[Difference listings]
────────
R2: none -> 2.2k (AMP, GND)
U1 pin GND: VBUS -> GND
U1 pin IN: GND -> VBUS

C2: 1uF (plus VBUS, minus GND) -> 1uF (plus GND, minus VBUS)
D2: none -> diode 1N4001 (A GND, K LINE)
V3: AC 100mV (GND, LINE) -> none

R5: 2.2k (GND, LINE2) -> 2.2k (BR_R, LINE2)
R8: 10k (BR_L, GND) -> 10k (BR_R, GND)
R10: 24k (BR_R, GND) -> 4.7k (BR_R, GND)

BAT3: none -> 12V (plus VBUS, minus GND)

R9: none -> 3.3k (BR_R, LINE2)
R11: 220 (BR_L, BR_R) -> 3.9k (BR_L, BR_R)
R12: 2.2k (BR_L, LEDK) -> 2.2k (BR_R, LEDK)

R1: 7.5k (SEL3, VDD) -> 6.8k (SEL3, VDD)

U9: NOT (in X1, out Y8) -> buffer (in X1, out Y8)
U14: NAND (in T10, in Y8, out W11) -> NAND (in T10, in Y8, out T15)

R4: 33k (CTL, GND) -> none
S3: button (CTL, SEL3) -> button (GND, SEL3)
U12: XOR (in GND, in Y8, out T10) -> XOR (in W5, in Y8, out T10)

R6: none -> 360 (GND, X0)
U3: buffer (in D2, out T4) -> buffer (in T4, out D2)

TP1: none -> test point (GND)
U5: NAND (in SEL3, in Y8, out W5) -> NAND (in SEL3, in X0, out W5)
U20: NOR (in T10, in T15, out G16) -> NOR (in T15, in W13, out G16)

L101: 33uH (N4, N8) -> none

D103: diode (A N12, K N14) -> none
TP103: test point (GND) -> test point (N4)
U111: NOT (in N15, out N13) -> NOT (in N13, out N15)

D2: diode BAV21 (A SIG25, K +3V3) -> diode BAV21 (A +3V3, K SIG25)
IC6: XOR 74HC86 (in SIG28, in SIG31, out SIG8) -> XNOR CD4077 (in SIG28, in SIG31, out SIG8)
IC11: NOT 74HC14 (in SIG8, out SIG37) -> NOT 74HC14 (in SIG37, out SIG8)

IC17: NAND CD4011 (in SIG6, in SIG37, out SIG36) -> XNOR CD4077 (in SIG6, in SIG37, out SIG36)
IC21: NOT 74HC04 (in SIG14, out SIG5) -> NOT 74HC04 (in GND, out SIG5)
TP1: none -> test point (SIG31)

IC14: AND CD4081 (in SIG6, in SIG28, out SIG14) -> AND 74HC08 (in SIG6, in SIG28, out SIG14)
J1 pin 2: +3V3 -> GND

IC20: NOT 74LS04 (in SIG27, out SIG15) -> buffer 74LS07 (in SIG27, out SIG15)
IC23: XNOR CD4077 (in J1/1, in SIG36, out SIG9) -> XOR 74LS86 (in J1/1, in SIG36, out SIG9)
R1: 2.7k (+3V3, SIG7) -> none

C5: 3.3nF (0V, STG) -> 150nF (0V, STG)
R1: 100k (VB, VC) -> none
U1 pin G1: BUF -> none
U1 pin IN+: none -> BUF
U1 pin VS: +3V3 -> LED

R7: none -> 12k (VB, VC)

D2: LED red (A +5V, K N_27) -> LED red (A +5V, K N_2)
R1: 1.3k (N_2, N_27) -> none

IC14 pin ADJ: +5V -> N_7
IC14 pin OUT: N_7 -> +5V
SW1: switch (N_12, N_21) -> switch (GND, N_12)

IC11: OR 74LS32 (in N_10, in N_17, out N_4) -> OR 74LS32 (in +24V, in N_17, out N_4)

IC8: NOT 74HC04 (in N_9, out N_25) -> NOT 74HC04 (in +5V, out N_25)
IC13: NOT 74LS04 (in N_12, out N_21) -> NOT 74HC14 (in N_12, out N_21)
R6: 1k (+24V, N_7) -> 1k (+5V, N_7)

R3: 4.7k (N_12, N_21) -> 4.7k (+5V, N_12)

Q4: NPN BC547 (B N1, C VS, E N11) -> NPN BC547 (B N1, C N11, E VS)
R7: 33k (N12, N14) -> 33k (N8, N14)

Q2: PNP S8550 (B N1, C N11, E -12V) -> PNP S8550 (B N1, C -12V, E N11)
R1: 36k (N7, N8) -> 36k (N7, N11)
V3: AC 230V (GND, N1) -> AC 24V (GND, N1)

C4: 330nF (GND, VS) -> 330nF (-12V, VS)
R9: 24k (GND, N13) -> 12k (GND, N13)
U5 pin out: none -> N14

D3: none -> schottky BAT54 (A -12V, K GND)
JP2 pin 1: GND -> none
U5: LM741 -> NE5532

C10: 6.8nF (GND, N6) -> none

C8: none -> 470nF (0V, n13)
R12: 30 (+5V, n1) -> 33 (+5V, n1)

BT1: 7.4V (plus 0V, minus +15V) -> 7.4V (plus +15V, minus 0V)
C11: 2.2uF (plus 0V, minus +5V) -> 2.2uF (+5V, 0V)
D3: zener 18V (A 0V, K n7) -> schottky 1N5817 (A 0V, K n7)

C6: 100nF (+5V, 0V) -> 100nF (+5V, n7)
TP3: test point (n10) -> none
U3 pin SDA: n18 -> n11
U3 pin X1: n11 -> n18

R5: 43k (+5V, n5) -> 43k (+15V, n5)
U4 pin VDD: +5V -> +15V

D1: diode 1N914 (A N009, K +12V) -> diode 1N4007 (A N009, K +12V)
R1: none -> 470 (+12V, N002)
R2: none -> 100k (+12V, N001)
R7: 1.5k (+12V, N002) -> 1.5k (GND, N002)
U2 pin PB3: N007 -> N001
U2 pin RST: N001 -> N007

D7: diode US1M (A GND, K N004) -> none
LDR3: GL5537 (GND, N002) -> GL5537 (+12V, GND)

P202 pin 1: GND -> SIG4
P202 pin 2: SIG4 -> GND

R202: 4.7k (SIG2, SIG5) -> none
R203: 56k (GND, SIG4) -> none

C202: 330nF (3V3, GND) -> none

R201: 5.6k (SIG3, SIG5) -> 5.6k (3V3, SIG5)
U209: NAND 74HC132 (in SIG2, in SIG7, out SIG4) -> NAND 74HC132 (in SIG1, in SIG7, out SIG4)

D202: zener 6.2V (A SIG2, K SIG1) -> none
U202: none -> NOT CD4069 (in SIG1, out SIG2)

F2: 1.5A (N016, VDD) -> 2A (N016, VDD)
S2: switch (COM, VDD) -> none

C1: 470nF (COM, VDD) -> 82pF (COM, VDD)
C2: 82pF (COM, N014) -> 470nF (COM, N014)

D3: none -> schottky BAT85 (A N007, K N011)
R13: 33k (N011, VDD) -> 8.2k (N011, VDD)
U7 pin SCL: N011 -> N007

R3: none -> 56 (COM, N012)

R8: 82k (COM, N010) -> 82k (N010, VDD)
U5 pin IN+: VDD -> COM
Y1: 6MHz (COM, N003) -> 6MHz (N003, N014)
────────
## Task goal
Every line of the records above needs to be given again exactly.

## Task output
R2: none -> 2.2k (AMP, GND)
U1 pin GND: VBUS -> GND
U1 pin IN: GND -> VBUS

C2: 1uF (plus VBUS, minus GND) -> 1uF (plus GND, minus VBUS)
D2: none -> diode 1N4001 (A GND, K LINE)
V3: AC 100mV (GND, LINE) -> none

R5: 2.2k (GND, LINE2) -> 2.2k (BR_R, LINE2)
R8: 10k (BR_L, GND) -> 10k (BR_R, GND)
R10: 24k (BR_R, GND) -> 4.7k (BR_R, GND)

BAT3: none -> 12V (plus VBUS, minus GND)

R9: none -> 3.3k (BR_R, LINE2)
R11: 220 (BR_L, BR_R) -> 3.9k (BR_L, BR_R)
R12: 2.2k (BR_L, LEDK) -> 2.2k (BR_R, LEDK)

R1: 7.5k (SEL3, VDD) -> 6.8k (SEL3, VDD)

U9: NOT (in X1, out Y8) -> buffer (in X1, out Y8)
U14: NAND (in T10, in Y8, out W11) -> NAND (in T10, in Y8, out T15)

R4: 33k (CTL, GND) -> none
S3: button (CTL, SEL3) -> button (GND, SEL3)
U12: XOR (in GND, in Y8, out T10) -> XOR (in W5, in Y8, out T10)

R6: none -> 360 (GND, X0)
U3: buffer (in D2, out T4) -> buffer (in T4, out D2)

TP1: none -> test point (GND)
U5: NAND (in SEL3, in Y8, out W5) -> NAND (in SEL3, in X0, out W5)
U20: NOR (in T10, in T15, out G16) -> NOR (in T15, in W13, out G16)

L101: 33uH (N4, N8) -> none

D103: diode (A N12, K N14) -> none
TP103: test point (GND) -> test point (N4)
U111: NOT (in N15, out N13) -> NOT (in N13, out N15)

D2: diode BAV21 (A SIG25, K +3V3) -> diode BAV21 (A +3V3, K SIG25)
IC6: XOR 74HC86 (in SIG28, in SIG31, out SIG8) -> XNOR CD4077 (in SIG28, in SIG31, out SIG8)
IC11: NOT 74HC14 (in SIG8, out SIG37) -> NOT 74HC14 (in SIG37, out SIG8)

IC17: NAND CD4011 (in SIG6, in SIG37, out SIG36) -> XNOR CD4077 (in SIG6, in SIG37, out SIG36)
IC21: NOT 74HC04 (in SIG14, out SIG5) -> NOT 74HC04 (in GND, out SIG5)
TP1: none -> test point (SIG31)

IC14: AND CD4081 (in SIG6, in SIG28, out SIG14) -> AND 74HC08 (in SIG6, in SIG28, out SIG14)
J1 pin 2: +3V3 -> GND

IC20: NOT 74LS04 (in SIG27, out SIG15) -> buffer 74LS07 (in SIG27, out SIG15)
IC23: XNOR CD4077 (in J1/1, in SIG36, out SIG9) -> XOR 74LS86 (in J1/1, in SIG36, out SIG9)
R1: 2.7k (+3V3, SIG7) -> none

C5: 3.3nF (0V, STG) -> 150nF (0V, STG)
R1: 100k (VB, VC) -> none
U1 pin G1: BUF -> none
U1 pin IN+: none -> BUF
U1 pin VS: +3V3 -> LED

R7: none -> 12k (VB, VC)

D2: LED red (A +5V, K N_27) -> LED red (A +5V, K N_2)
R1: 1.3k (N_2, N_27) -> none

IC14 pin ADJ: +5V -> N_7
IC14 pin OUT: N_7 -> +5V
SW1: switch (N_12, N_21) -> switch (GND, N_12)

IC11: OR 74LS32 (in N_10, in N_17, out N_4) -> OR 74LS32 (in +24V, in N_17, out N_4)

IC8: NOT 74HC04 (in N_9, out N_25) -> NOT 74HC04 (in +5V, out N_25)
IC13: NOT 74LS04 (in N_12, out N_21) -> NOT 74HC14 (in N_12, out N_21)
R6: 1k (+24V, N_7) -> 1k (+5V, N_7)

R3: 4.7k (N_12, N_21) -> 4.7k (+5V, N_12)

Q4: NPN BC547 (B N1, C VS, E N11) -> NPN BC547 (B N1, C N11, E VS)
R7: 33k (N12, N14) -> 33k (N8, N14)

Q2: PNP S8550 (B N1, C N11, E -12V) -> PNP S8550 (B N1, C -12V, E N11)
R1: 36k (N7, N8) -> 36k (N7, N11)
V3: AC 230V (GND, N1) -> AC 24V (GND, N1)

C4: 330nF (GND, VS) -> 330nF (-12V, VS)
R9: 24k (GND, N13) -> 12k (GND, N13)
U5 pin out: none -> N14

D3: none -> schottky BAT54 (A -12V, K GND)
JP2 pin 1: GND -> none
U5: LM741 -> NE5532

C10: 6.8nF (GND, N6) -> none

C8: none -> 470nF (0V, n13)
R12: 30 (+5V, n1) -> 33 (+5V, n1)

BT1: 7.4V (plus 0V, minus +15V) -> 7.4V (plus +15V, minus 0V)
C11: 2.2uF (plus 0V, minus +5V) -> 2.2uF (+5V, 0V)
D3: zener 18V (A 0V, K n7) -> schottky 1N5817 (A 0V, K n7)

C6: 100nF (+5V, 0V) -> 100nF (+5V, n7)
TP3: test point (n10) -> none
U3 pin SDA: n18 -> n11
U3 pin X1: n11 -> n18

R5: 43k (+5V, n5) -> 43k (+15V, n5)
U4 pin VDD: +5V -> +15V

D1: diode 1N914 (A N009, K +12V) -> diode 1N4007 (A N009, K +12V)
R1: none -> 470 (+12V, N002)
R2: none -> 100k (+12V, N001)
R7: 1.5k (+12V, N002) -> 1.5k (GND, N002)
U2 pin PB3: N007 -> N001
U2 pin RST: N001 -> N007

D7: diode US1M (A GND, K N004) -> none
LDR3: GL5537 (GND, N002) -> GL5537 (+12V, GND)

P202 pin 1: GND -> SIG4
P202 pin 2: SIG4 -> GND

R202: 4.7k (SIG2, SIG5) -> none
R203: 56k (GND, SIG4) -> none

C202: 330nF (3V3, GND) -> none

R201: 5.6k (SIG3, SIG5) -> 5.6k (3V3, SIG5)
U209: NAND 74HC132 (in SIG2, in SIG7, out SIG4) -> NAND 74HC132 (in SIG1, in SIG7, out SIG4)

D202: zener 6.2V (A SIG2, K SIG1) -> none
U202: none -> NOT CD4069 (in SIG1, out SIG2)

F2: 1.5A (N016, VDD) -> 2A (N016, VDD)
S2: switch (COM, VDD) -> none

C1: 470nF (COM, VDD) -> 82pF (COM, VDD)
C2: 82pF (COM, N014) -> 470nF (COM, N014)

D3: none -> schottky BAT85 (A N007, K N011)
R13: 33k (N011, VDD) -> 8.2k (N011, VDD)
U7 pin SCL: N011 -> N007

R3: none -> 56 (COM, N012)

R8: 82k (COM, N010) -> 82k (N010, VDD)
U5 pin IN+: VDD -> COM
Y1: 6MHz (COM, N003) -> 6MHz (N003, N014)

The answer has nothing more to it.